Records for the exercise
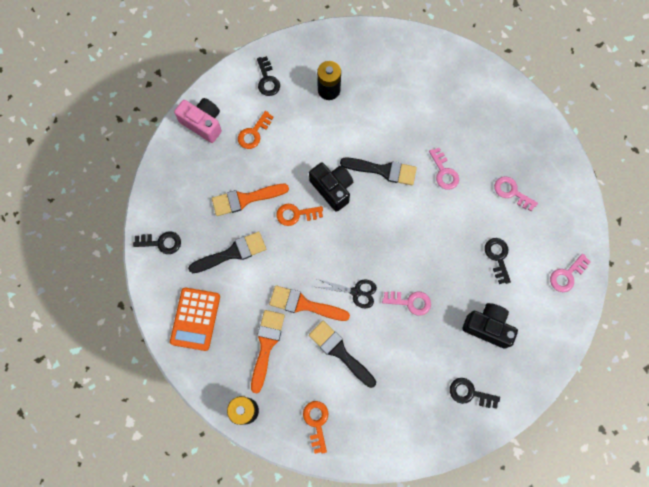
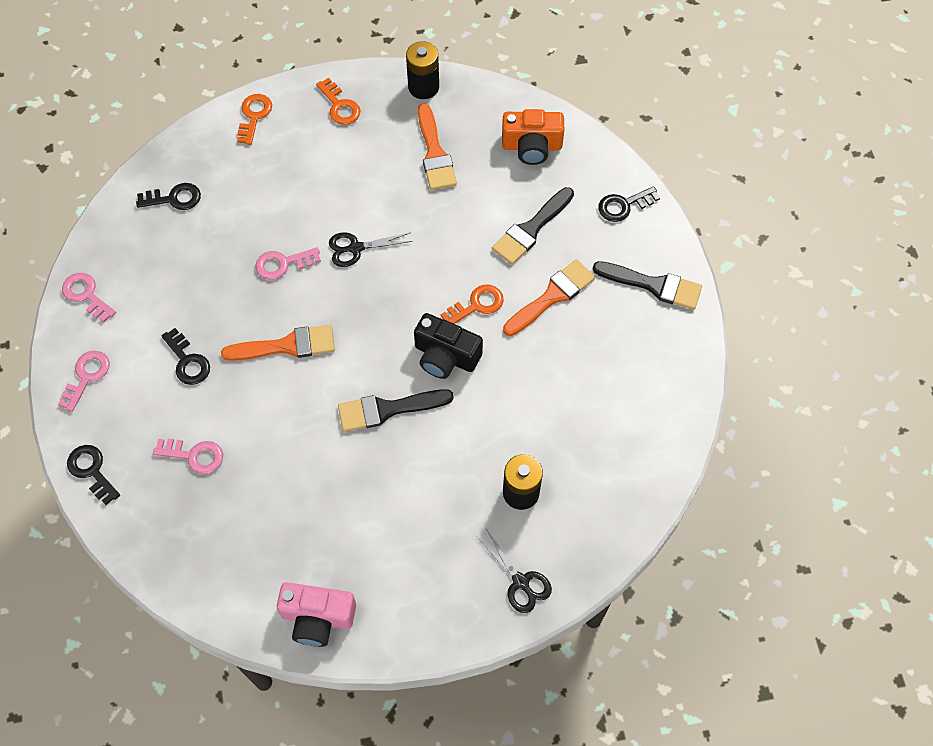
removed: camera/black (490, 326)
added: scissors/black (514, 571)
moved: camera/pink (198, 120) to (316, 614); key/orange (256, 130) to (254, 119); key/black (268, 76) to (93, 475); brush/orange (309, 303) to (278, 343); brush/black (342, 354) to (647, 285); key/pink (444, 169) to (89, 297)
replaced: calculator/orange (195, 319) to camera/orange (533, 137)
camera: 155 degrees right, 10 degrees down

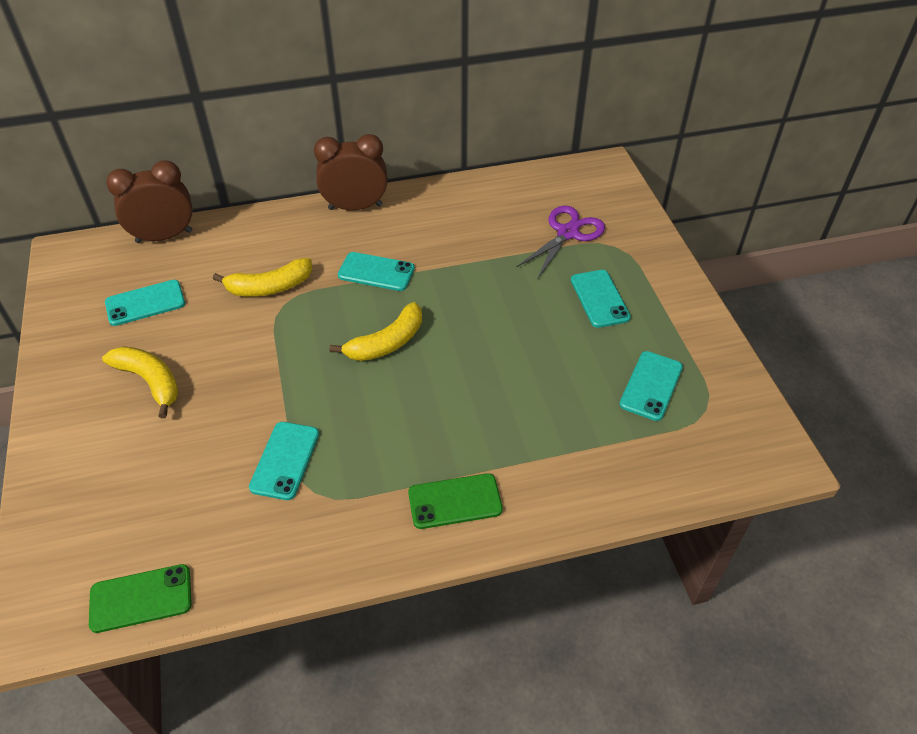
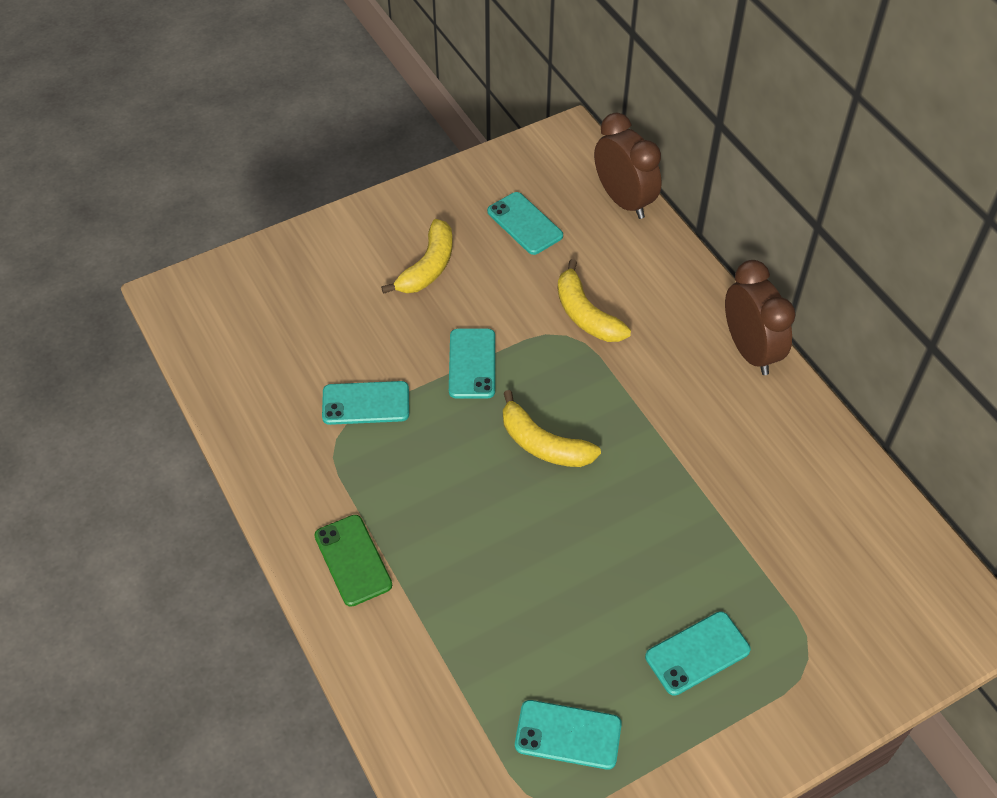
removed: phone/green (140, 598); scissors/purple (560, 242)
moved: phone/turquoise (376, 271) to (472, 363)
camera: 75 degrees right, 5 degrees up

==

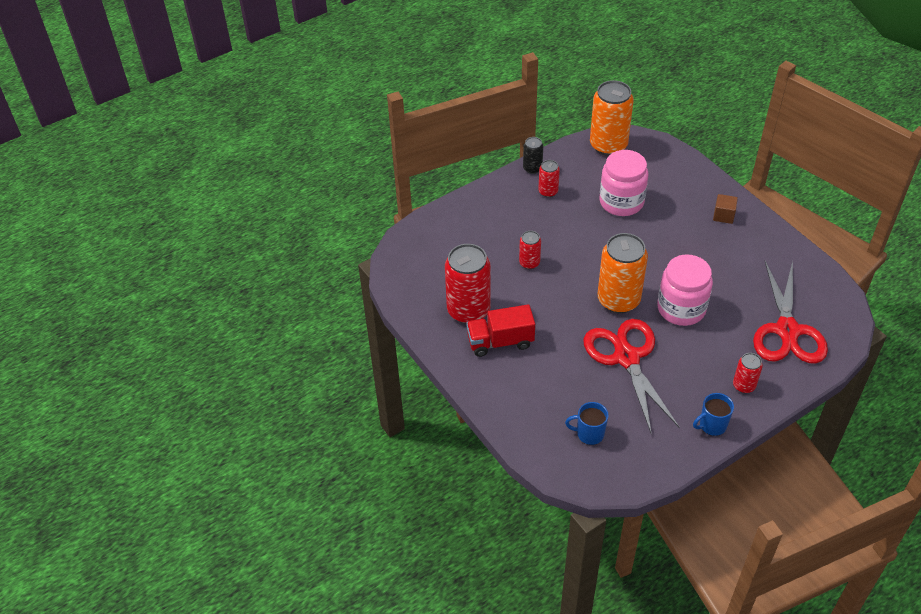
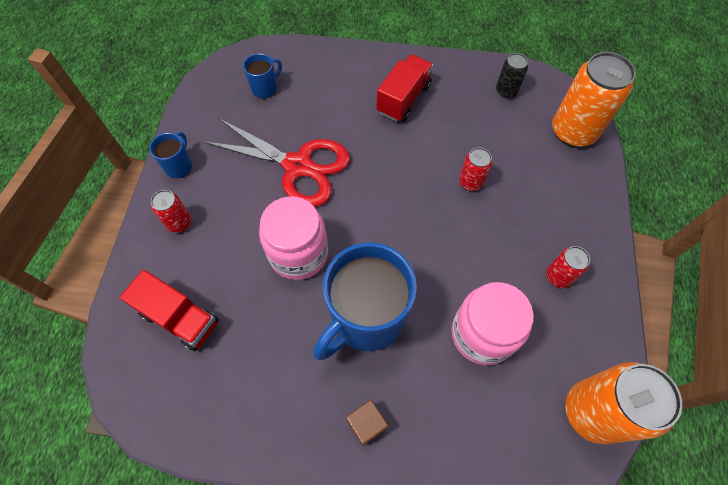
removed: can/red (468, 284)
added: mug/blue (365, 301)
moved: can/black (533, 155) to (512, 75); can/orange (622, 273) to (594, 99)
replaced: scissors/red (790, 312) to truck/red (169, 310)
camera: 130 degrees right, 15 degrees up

Problem requirements
Set down exactly the lines of the data above, beginning with the line that has "removed: camera/black (490, 326)" and ending with the line that has "added: scissors/black (514, 571)", and no others.

Reply
removed: camera/black (490, 326)
added: scissors/black (514, 571)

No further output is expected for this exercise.